WHAT YOU ARE ASKED TO DO: Everything from the line containing "The BrightOrangeTallVase ended" to the end of the records must be restated word for word, and nothing else.

RECORDED INFORMATION:
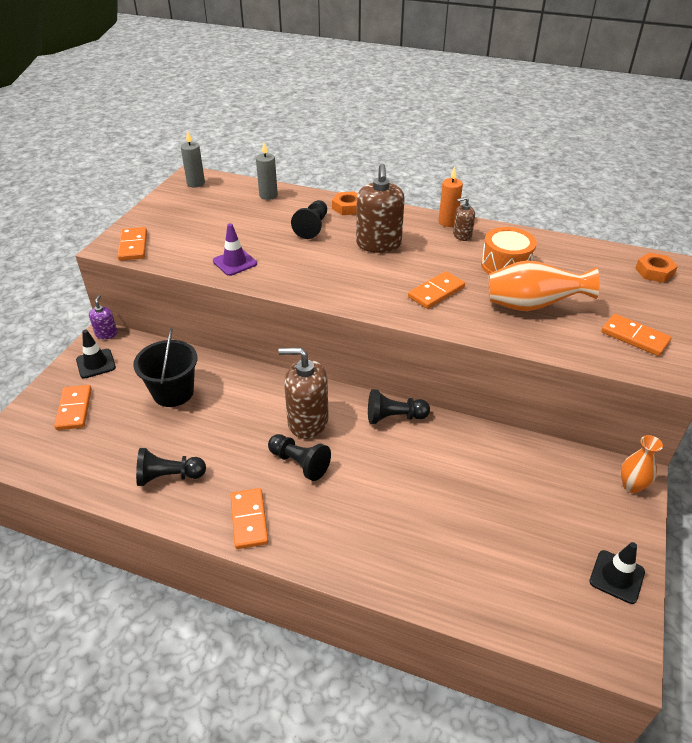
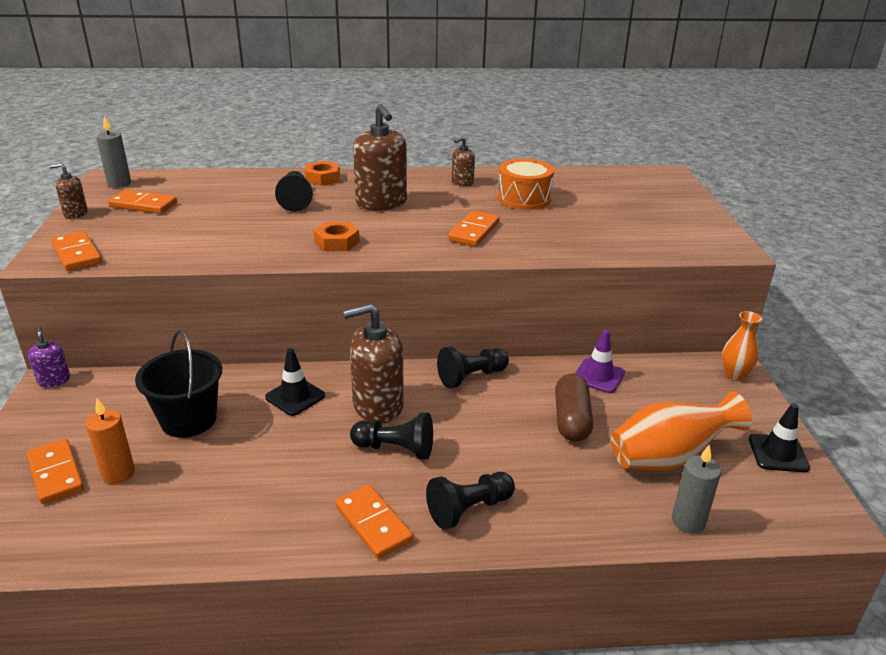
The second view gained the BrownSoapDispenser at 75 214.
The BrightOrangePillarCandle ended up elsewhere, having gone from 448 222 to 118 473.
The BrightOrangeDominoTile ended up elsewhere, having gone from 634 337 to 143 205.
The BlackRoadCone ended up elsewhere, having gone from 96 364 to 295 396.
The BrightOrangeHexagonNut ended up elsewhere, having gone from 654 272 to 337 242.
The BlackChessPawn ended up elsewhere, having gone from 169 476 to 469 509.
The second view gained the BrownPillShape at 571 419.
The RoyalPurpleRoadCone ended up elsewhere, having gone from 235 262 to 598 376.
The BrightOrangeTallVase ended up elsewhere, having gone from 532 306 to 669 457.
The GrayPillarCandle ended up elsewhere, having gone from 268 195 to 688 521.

YOUR SOLUTION:
The BrightOrangeTallVase ended up elsewhere, having gone from 532 306 to 669 457.
The GrayPillarCandle ended up elsewhere, having gone from 268 195 to 688 521.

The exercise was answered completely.